STATED TASK:
Write out the lines of the listing below word for word, from the line containing "28: 11:45 -> 3:23" through the line containing "26: 6:16 -> 6:20", including both. Leave the pictures out of your answer.

EXTRACTED INFORMATION:
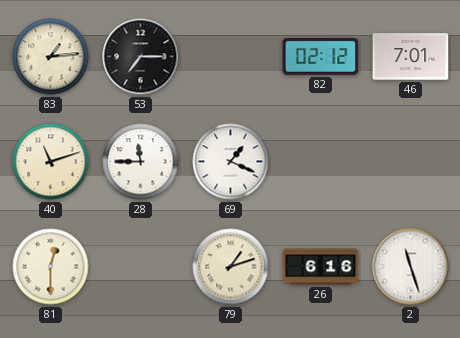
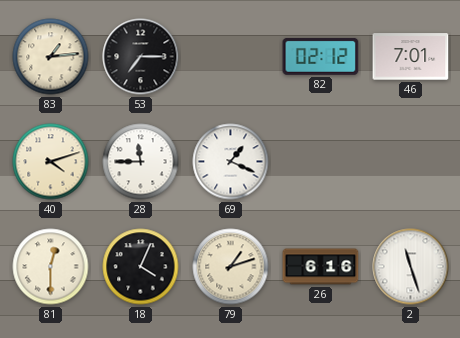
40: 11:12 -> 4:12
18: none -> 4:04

---

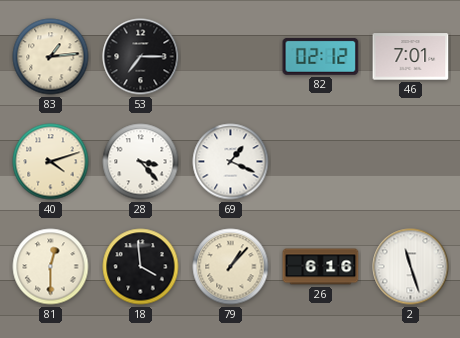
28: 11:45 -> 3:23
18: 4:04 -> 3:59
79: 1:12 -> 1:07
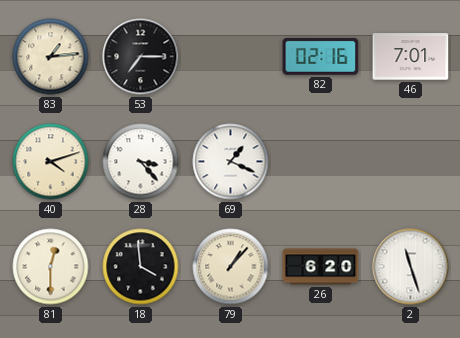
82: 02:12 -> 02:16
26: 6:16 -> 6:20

RESULT:
28: 11:45 -> 3:23
18: 4:04 -> 3:59
79: 1:12 -> 1:07
82: 02:12 -> 02:16
26: 6:16 -> 6:20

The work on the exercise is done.